== What to do ==
Below are records; give the number of their lines that contain "white", and only that number.

Object state change records:
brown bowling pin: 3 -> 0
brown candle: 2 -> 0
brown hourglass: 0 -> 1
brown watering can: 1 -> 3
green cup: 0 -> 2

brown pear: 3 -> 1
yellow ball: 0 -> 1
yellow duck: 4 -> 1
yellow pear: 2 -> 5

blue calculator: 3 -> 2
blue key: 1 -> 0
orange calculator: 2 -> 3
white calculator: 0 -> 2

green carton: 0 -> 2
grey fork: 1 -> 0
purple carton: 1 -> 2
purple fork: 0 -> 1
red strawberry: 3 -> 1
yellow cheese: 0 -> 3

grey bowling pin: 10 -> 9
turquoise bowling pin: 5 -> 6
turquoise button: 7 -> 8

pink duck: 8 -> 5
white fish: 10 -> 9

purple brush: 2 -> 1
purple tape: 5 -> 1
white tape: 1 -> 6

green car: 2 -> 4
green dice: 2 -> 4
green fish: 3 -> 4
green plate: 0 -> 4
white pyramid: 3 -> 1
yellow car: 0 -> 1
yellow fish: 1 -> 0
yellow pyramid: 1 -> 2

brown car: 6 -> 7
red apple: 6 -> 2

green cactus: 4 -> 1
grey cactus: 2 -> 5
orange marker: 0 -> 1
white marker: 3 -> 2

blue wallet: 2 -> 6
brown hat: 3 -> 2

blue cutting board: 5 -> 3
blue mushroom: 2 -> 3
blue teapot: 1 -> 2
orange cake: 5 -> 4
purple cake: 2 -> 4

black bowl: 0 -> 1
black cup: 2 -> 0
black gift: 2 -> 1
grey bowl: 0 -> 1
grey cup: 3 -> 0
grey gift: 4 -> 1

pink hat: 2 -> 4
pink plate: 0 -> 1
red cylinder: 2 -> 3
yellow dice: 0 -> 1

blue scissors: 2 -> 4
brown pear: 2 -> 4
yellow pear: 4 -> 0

== The completed task ==
5